__Records from a dataset__:

#####

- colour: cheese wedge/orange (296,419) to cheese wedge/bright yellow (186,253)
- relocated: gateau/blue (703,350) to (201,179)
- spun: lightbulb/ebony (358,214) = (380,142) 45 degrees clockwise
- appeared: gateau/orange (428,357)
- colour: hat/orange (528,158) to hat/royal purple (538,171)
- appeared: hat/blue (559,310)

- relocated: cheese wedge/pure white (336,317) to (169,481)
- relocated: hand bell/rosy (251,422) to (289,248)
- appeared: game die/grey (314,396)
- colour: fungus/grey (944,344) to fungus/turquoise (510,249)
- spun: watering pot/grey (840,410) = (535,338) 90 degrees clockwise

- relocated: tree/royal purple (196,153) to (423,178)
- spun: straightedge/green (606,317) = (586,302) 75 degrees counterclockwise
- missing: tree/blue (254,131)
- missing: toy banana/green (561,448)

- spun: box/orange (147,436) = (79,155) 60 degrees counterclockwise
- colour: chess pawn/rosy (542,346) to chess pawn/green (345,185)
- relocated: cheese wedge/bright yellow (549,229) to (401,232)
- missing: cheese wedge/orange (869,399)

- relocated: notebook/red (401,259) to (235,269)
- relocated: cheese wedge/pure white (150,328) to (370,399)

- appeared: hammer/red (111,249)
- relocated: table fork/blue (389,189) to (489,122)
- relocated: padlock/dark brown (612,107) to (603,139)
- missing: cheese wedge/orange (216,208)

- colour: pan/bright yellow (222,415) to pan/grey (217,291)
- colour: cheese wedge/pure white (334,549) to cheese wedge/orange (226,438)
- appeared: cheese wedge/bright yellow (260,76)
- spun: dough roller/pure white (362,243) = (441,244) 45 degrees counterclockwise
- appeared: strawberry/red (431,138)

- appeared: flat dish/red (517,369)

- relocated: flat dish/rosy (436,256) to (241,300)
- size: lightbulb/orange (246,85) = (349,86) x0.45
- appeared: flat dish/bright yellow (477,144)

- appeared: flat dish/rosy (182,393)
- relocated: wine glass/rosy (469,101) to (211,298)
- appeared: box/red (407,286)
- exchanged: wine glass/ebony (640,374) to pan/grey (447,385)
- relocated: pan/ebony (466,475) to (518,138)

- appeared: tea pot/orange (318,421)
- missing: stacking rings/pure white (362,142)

#####

__Your task__: The answer should reproduce all of the data without any alteration.

__Reply to the exercise__:
- colour: cheese wedge/orange (296,419) to cheese wedge/bright yellow (186,253)
- relocated: gateau/blue (703,350) to (201,179)
- spun: lightbulb/ebony (358,214) = (380,142) 45 degrees clockwise
- appeared: gateau/orange (428,357)
- colour: hat/orange (528,158) to hat/royal purple (538,171)
- appeared: hat/blue (559,310)

- relocated: cheese wedge/pure white (336,317) to (169,481)
- relocated: hand bell/rosy (251,422) to (289,248)
- appeared: game die/grey (314,396)
- colour: fungus/grey (944,344) to fungus/turquoise (510,249)
- spun: watering pot/grey (840,410) = (535,338) 90 degrees clockwise

- relocated: tree/royal purple (196,153) to (423,178)
- spun: straightedge/green (606,317) = (586,302) 75 degrees counterclockwise
- missing: tree/blue (254,131)
- missing: toy banana/green (561,448)

- spun: box/orange (147,436) = (79,155) 60 degrees counterclockwise
- colour: chess pawn/rosy (542,346) to chess pawn/green (345,185)
- relocated: cheese wedge/bright yellow (549,229) to (401,232)
- missing: cheese wedge/orange (869,399)

- relocated: notebook/red (401,259) to (235,269)
- relocated: cheese wedge/pure white (150,328) to (370,399)

- appeared: hammer/red (111,249)
- relocated: table fork/blue (389,189) to (489,122)
- relocated: padlock/dark brown (612,107) to (603,139)
- missing: cheese wedge/orange (216,208)

- colour: pan/bright yellow (222,415) to pan/grey (217,291)
- colour: cheese wedge/pure white (334,549) to cheese wedge/orange (226,438)
- appeared: cheese wedge/bright yellow (260,76)
- spun: dough roller/pure white (362,243) = (441,244) 45 degrees counterclockwise
- appeared: strawberry/red (431,138)

- appeared: flat dish/red (517,369)

- relocated: flat dish/rosy (436,256) to (241,300)
- size: lightbulb/orange (246,85) = (349,86) x0.45
- appeared: flat dish/bright yellow (477,144)

- appeared: flat dish/rosy (182,393)
- relocated: wine glass/rosy (469,101) to (211,298)
- appeared: box/red (407,286)
- exchanged: wine glass/ebony (640,374) to pan/grey (447,385)
- relocated: pan/ebony (466,475) to (518,138)

- appeared: tea pot/orange (318,421)
- missing: stacking rings/pure white (362,142)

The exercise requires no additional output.